Each entry below must be repeated exactly, with pictures left out.
·····
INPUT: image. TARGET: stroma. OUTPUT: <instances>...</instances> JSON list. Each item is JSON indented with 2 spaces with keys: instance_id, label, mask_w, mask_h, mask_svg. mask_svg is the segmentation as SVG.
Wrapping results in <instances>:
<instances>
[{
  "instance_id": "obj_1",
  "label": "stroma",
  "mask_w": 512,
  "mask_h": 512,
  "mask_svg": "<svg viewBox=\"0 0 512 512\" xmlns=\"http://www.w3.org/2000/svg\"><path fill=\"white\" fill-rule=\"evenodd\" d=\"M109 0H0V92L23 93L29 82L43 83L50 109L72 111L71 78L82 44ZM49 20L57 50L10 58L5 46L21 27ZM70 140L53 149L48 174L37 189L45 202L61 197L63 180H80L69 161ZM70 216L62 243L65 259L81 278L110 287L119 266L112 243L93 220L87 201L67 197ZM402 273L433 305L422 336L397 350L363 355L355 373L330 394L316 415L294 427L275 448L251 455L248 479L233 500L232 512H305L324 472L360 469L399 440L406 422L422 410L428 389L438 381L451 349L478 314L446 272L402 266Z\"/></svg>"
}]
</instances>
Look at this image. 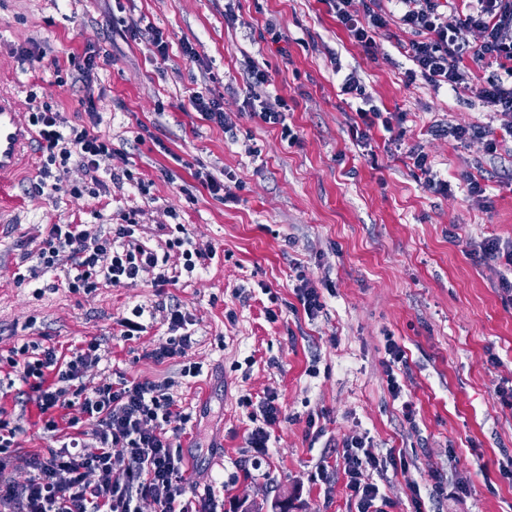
·····
EXERCISE RESULT -
INPUT: image. TARGET: stroma. OUTPUT: <instances>...</instances> JSON list. Each item is JSON indented with 2 spaces with keys: instance_id, label, mask_w, mask_h, mask_svg. mask_svg is the segmentation as SVG.
Wrapping results in <instances>:
<instances>
[{
  "instance_id": "obj_1",
  "label": "stroma",
  "mask_w": 512,
  "mask_h": 512,
  "mask_svg": "<svg viewBox=\"0 0 512 512\" xmlns=\"http://www.w3.org/2000/svg\"><path fill=\"white\" fill-rule=\"evenodd\" d=\"M109 0H0V92L23 93L29 82L43 83L50 109L72 111L71 78L82 44ZM49 20L57 50L10 58L5 46L21 27ZM70 140L53 149L48 174L37 189L45 202L61 197L63 180H80L69 161ZM70 216L62 243L65 259L81 278L110 287L119 266L112 243L93 220L87 201L67 197ZM402 273L433 305L422 336L397 350L363 355L355 373L330 394L316 415L294 427L275 448L251 455L248 479L233 500L232 512H305L324 472L360 469L399 440L406 422L422 410L428 389L438 381L451 349L478 314L446 272L402 266Z\"/></svg>"
}]
</instances>
Look at this image. 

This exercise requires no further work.